YOUR TASK
Given the material below, return only the lines starting at the line with "U12: NAND CD4011" and ending at the line with "U18: AND 74LS08", exactly as they appear.

MATERIAL FOR THE TASK
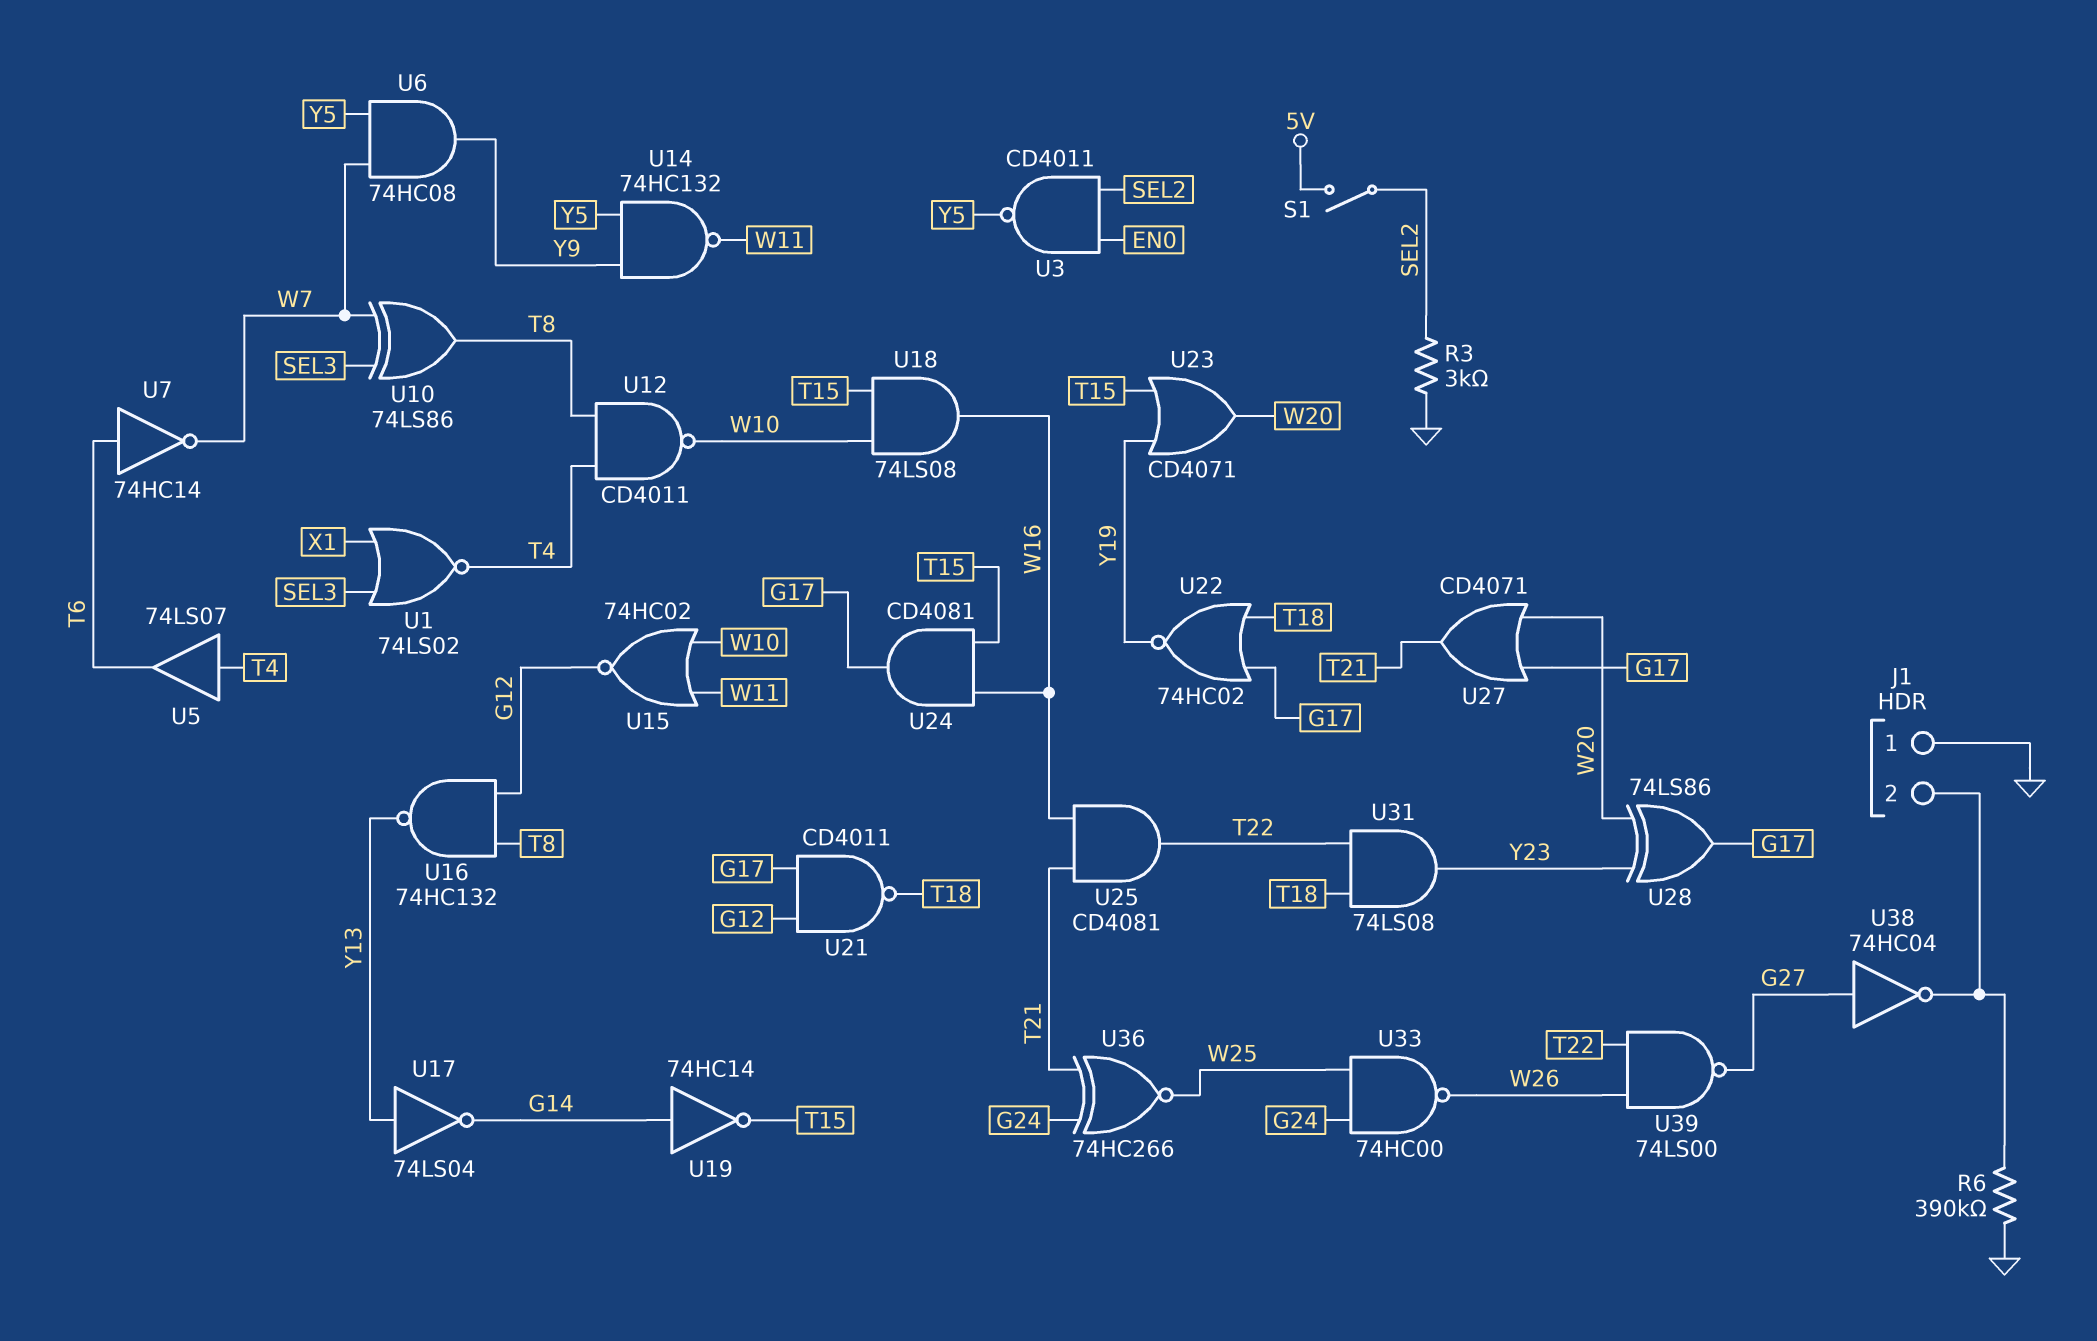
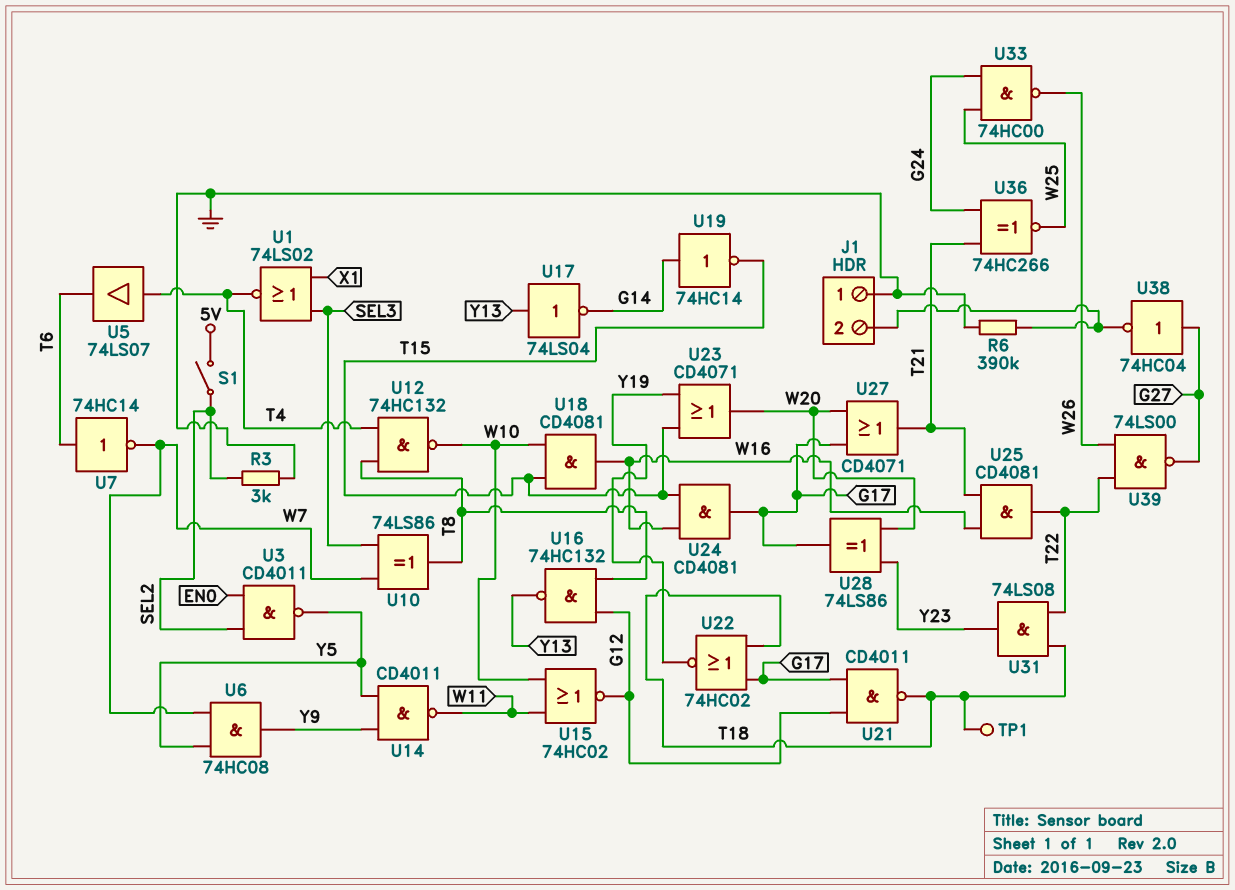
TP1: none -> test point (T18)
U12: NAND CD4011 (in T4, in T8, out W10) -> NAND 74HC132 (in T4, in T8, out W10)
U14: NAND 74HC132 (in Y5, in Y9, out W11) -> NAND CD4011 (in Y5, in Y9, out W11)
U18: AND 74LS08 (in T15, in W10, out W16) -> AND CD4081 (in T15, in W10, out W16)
* * *
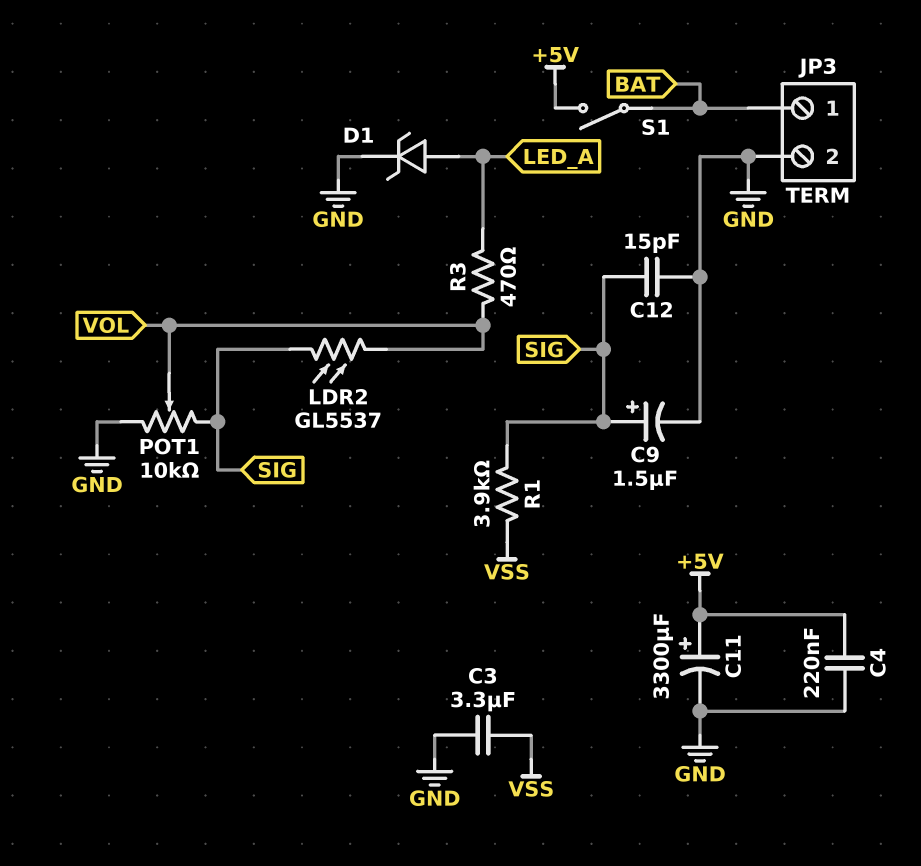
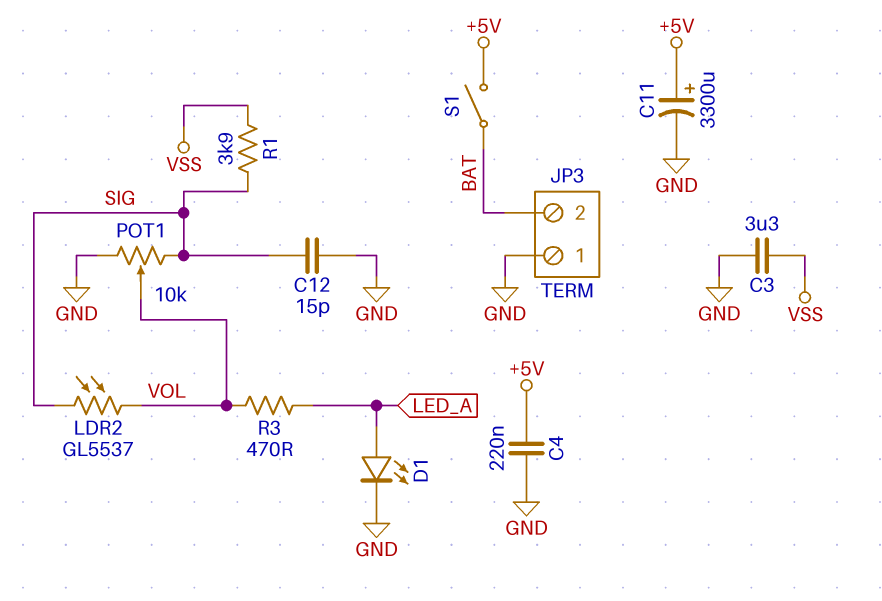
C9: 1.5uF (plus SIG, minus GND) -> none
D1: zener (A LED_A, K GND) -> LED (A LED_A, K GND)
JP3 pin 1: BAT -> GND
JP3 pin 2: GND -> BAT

YOUR SOLUTION
U12: NAND CD4011 (in T4, in T8, out W10) -> NAND 74HC132 (in T4, in T8, out W10)
U14: NAND 74HC132 (in Y5, in Y9, out W11) -> NAND CD4011 (in Y5, in Y9, out W11)
U18: AND 74LS08 (in T15, in W10, out W16) -> AND CD4081 (in T15, in W10, out W16)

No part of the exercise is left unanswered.